* [ACTIVITY] What is needed is the full listing written out exactly, minus the pictures.

* [RECORD SET]
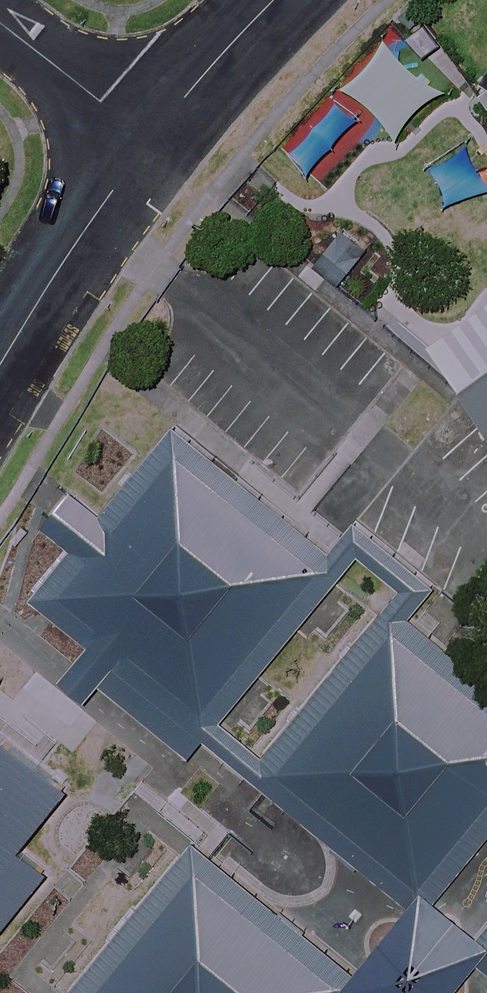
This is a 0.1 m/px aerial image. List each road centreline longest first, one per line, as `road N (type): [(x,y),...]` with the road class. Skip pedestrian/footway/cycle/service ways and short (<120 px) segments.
road 1 (residential): [(147,141),(0,367)]
road 2 (residential): [(274,0),(147,141)]
road 3 (residential): [(147,141),(0,24)]

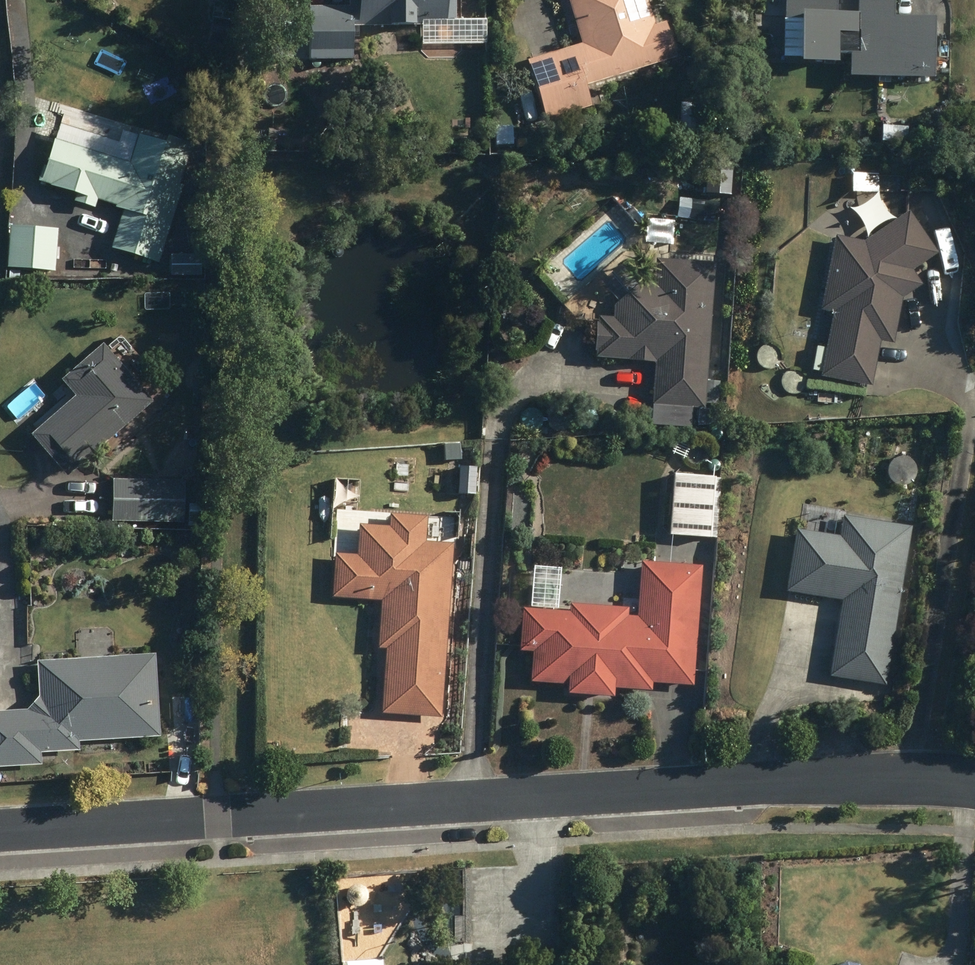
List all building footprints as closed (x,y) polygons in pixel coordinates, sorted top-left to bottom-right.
[(456,18),(455,0),(347,0),(347,3),(307,4),(308,59),(352,58),(351,25),(419,23),(419,19),(456,18)] [(582,42),(528,60),(547,118),(590,104),(584,85),(675,55),(664,21),(656,23),(648,0),(569,0),(582,42)] [(848,50),(848,73),(931,76),(933,15),(893,14),(893,0),(857,0),(857,11),(836,11),(836,0),(786,0),(786,17),(800,17),(799,58),(836,59),(836,50),(848,50)] [(758,60),(771,60),(771,47),(758,47),(758,60)] [(512,123),(498,123),(498,134),(513,134),(512,123)] [(179,183),(191,143),(161,133),(160,140),(137,133),(128,161),(53,137),(39,181),(72,191),(70,199),(90,205),(97,242),(159,262),(183,184),(179,183)] [(912,269),(935,253),(907,211),(864,240),(835,234),(821,307),(833,309),(820,374),(871,384),(880,340),(894,343),(903,296),(922,284),(912,269)] [(58,227),(8,223),(5,267),(55,271),(58,227)] [(655,359),(652,402),(704,406),(714,263),(655,259),(653,280),(641,279),(614,302),(613,316),(596,315),(593,354),(655,359)] [(74,393),(29,433),(66,475),(151,400),(100,343),(60,378),(74,393)] [(176,479),(111,478),(110,520),(183,521),(184,483),(201,483),(202,458),(198,458),(176,479)] [(461,487),(475,487),(475,468),(461,468),(461,487)] [(187,525),(201,525),(201,502),(187,502),(187,525)] [(331,595),(379,598),(376,646),(386,646),(382,712),(441,716),(452,542),(424,541),(426,514),(389,512),(388,524),(360,523),(358,554),(333,552),(331,595)] [(841,598),(829,675),(887,684),(911,525),(843,515),(840,535),(795,528),(786,589),(841,598)] [(714,526),(688,525),(687,552),(702,553),(702,549),(713,550),(714,526)] [(567,683),(566,692),(613,695),(614,687),(651,689),(651,682),(693,685),(701,565),(640,561),(637,615),(626,615),(627,607),(569,603),(569,610),(522,606),(519,649),(532,650),(530,680),(567,683)] [(37,661),(38,697),(27,709),(0,711),(0,766),(40,764),(39,750),(79,748),(78,740),(159,736),(155,655),(37,661)]
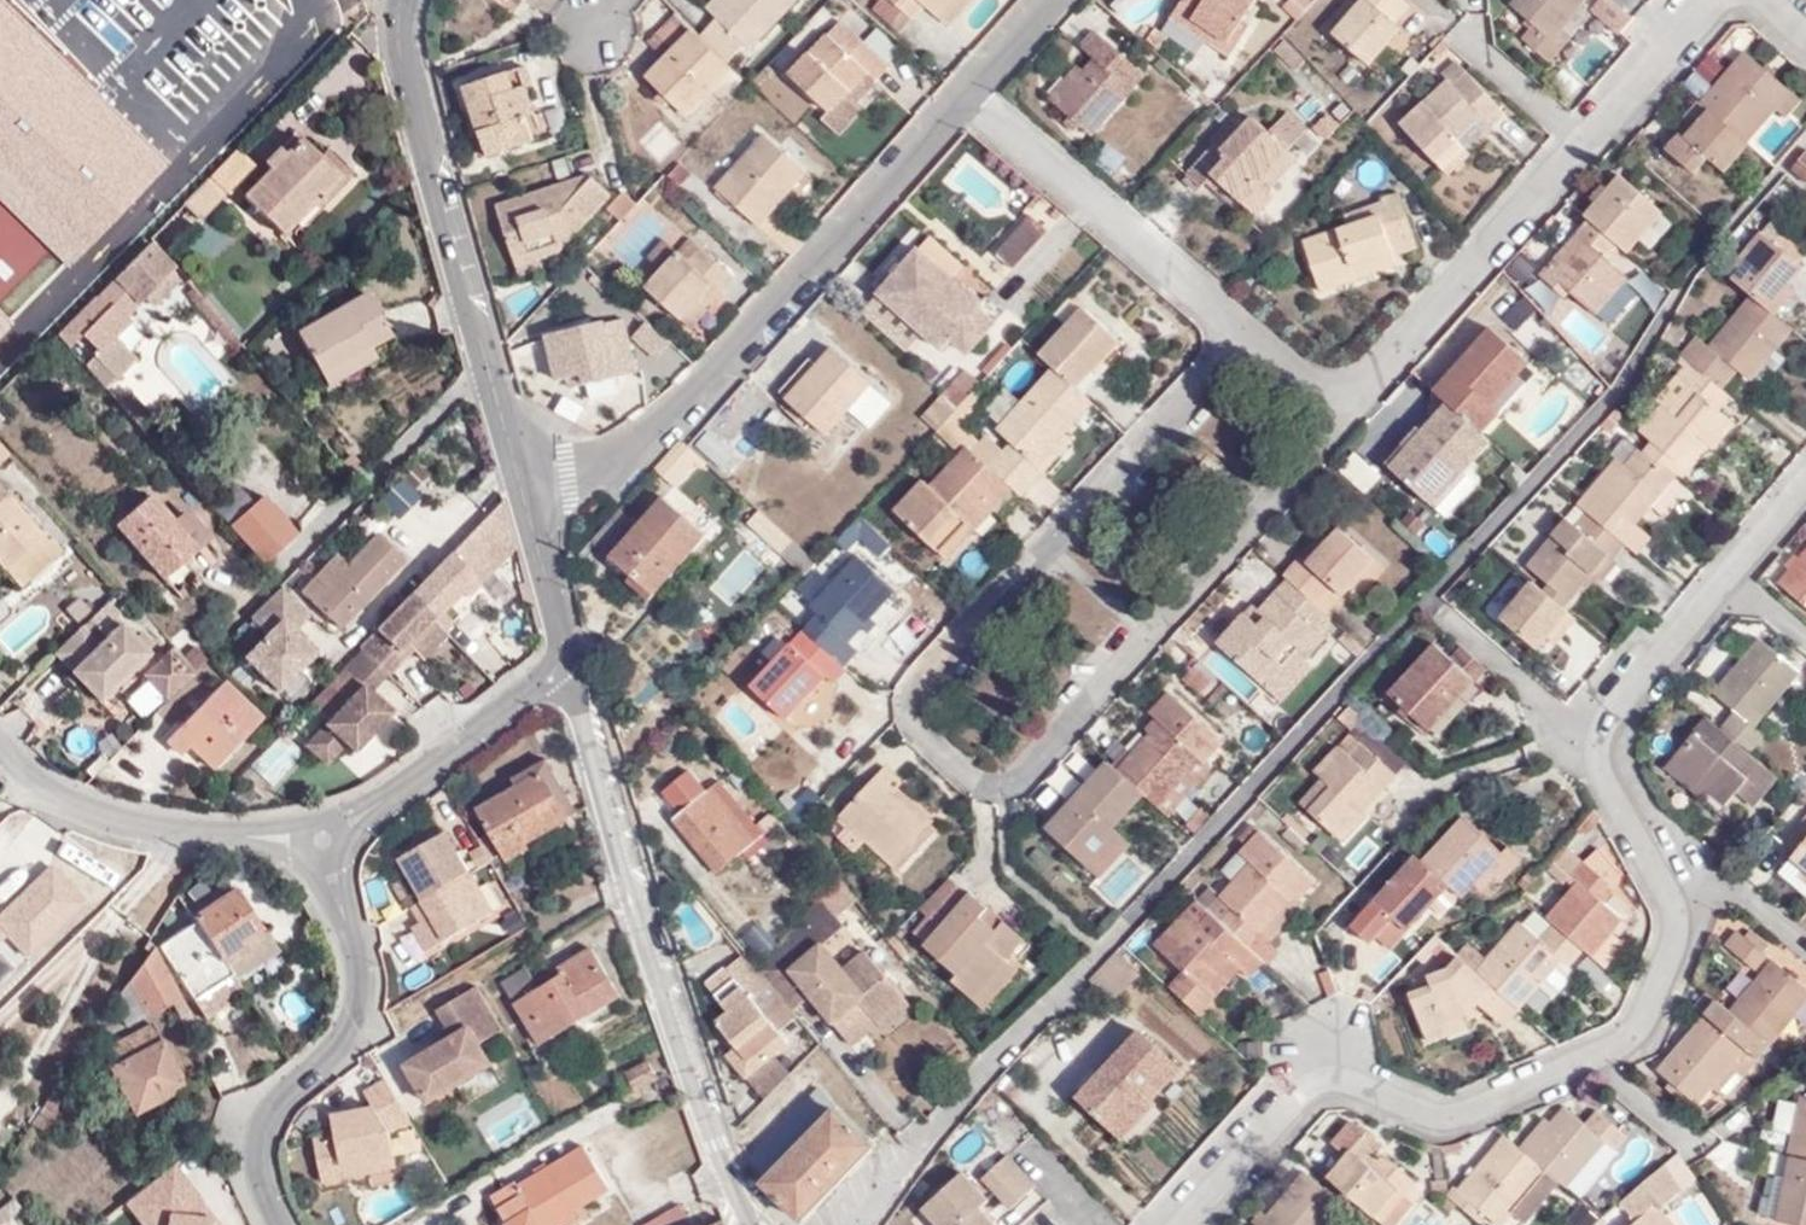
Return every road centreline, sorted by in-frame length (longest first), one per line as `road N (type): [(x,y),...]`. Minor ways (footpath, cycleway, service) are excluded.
road 1 (residential): [(1189,1224),(1303,1101),(1344,1087),(1441,1120),(1600,1057),(1629,1034),(1658,983),(1670,916),(1596,765),(1595,742),(1805,484)]
road 2 (residential): [(1246,335),(916,688),(918,726),(979,783),(1001,786),(1025,776),(1181,610),(1356,399)]
road 3 (residential): [(525,503),(630,460),(965,99)]
road 4 (residential): [(752,1224),(635,891),(573,665)]
road 5 (residential): [(1356,399),(1724,0)]
road 6 (residential): [(525,503),(399,39),(397,0)]
road 7 (residential): [(282,1224),(250,1151),(254,1126),(356,1033),(365,1002),(328,832)]
road 8 (residential): [(965,99),(1246,335)]
road 9 (residential): [(328,832),(185,837),(116,823),(54,797),(0,746)]
road 10 (residential): [(847,1224),(1069,987)]
road 11 (residential): [(573,665),(328,832)]
road 12 (residential): [(573,665),(525,503)]
road 13 (residential): [(965,99),(1052,0)]
road 14 (residential): [(1246,335),(1323,393),(1356,399)]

* [WRITTEN REPLY]
This is a 0.1 m/px aerial image. List each road centreline longest first, one per line, as `road N (type): [(x,y),...]` with the road class. Skip pedestrian/footway/cycle/service ways and short (<120 px) segments.
road 1 (residential): [(147,141),(0,367)]
road 2 (residential): [(274,0),(147,141)]
road 3 (residential): [(147,141),(0,24)]

List all building footprints as closed (x,y) polygons in pixel coordinates, sorted top-left to bottom-right.
[(456,18),(455,0),(347,0),(347,3),(307,4),(308,59),(352,58),(351,25),(419,23),(419,19),(456,18)] [(582,42),(528,60),(547,118),(590,104),(584,85),(675,55),(664,21),(656,23),(648,0),(569,0),(582,42)] [(848,50),(848,73),(931,76),(933,15),(893,14),(893,0),(857,0),(857,11),(836,11),(836,0),(786,0),(786,17),(800,17),(799,58),(836,59),(836,50),(848,50)] [(758,60),(771,60),(771,47),(758,47),(758,60)] [(512,123),(498,123),(498,134),(513,134),(512,123)] [(179,183),(191,143),(161,133),(160,140),(137,133),(128,161),(53,137),(39,181),(72,191),(70,199),(90,205),(97,242),(159,262),(183,184),(179,183)] [(912,269),(935,253),(907,211),(864,240),(835,234),(821,307),(833,309),(820,374),(871,384),(880,340),(894,343),(903,296),(922,284),(912,269)] [(58,227),(8,223),(5,267),(55,271),(58,227)] [(655,359),(652,402),(704,406),(714,263),(655,259),(653,280),(641,279),(614,302),(613,316),(596,315),(593,354),(655,359)] [(74,393),(29,433),(66,475),(151,400),(100,343),(60,378),(74,393)] [(176,479),(111,478),(110,520),(183,521),(184,483),(201,483),(202,458),(198,458),(176,479)] [(461,487),(475,487),(475,468),(461,468),(461,487)] [(187,525),(201,525),(201,502),(187,502),(187,525)] [(331,595),(379,598),(376,646),(386,646),(382,712),(441,716),(452,542),(424,541),(426,514),(389,512),(388,524),(360,523),(358,554),(333,552),(331,595)] [(841,598),(829,675),(887,684),(911,525),(843,515),(840,535),(795,528),(786,589),(841,598)] [(714,526),(688,525),(687,552),(702,553),(702,549),(713,550),(714,526)] [(567,683),(566,692),(613,695),(614,687),(651,689),(651,682),(693,685),(701,565),(640,561),(637,615),(626,615),(627,607),(569,603),(569,610),(522,606),(519,649),(532,650),(530,680),(567,683)] [(37,661),(38,697),(27,709),(0,711),(0,766),(40,764),(39,750),(79,748),(78,740),(159,736),(155,655),(37,661)]
Return every road centreline, sorted by in-frame length (longest first), one per line as `road N (type): [(x,y),...]`. Minor ways (footpath, cycleway, service) are excluded.
road 1 (residential): [(1189,1224),(1303,1101),(1344,1087),(1441,1120),(1600,1057),(1629,1034),(1658,983),(1670,916),(1596,765),(1595,742),(1805,484)]
road 2 (residential): [(1246,335),(916,688),(918,726),(979,783),(1001,786),(1025,776),(1181,610),(1356,399)]
road 3 (residential): [(525,503),(630,460),(965,99)]
road 4 (residential): [(752,1224),(635,891),(573,665)]
road 5 (residential): [(1356,399),(1724,0)]
road 6 (residential): [(525,503),(399,39),(397,0)]
road 7 (residential): [(282,1224),(250,1151),(254,1126),(356,1033),(365,1002),(328,832)]
road 8 (residential): [(965,99),(1246,335)]
road 9 (residential): [(328,832),(185,837),(116,823),(54,797),(0,746)]
road 10 (residential): [(847,1224),(1069,987)]
road 11 (residential): [(573,665),(328,832)]
road 12 (residential): [(573,665),(525,503)]
road 13 (residential): [(965,99),(1052,0)]
road 14 (residential): [(1246,335),(1323,393),(1356,399)]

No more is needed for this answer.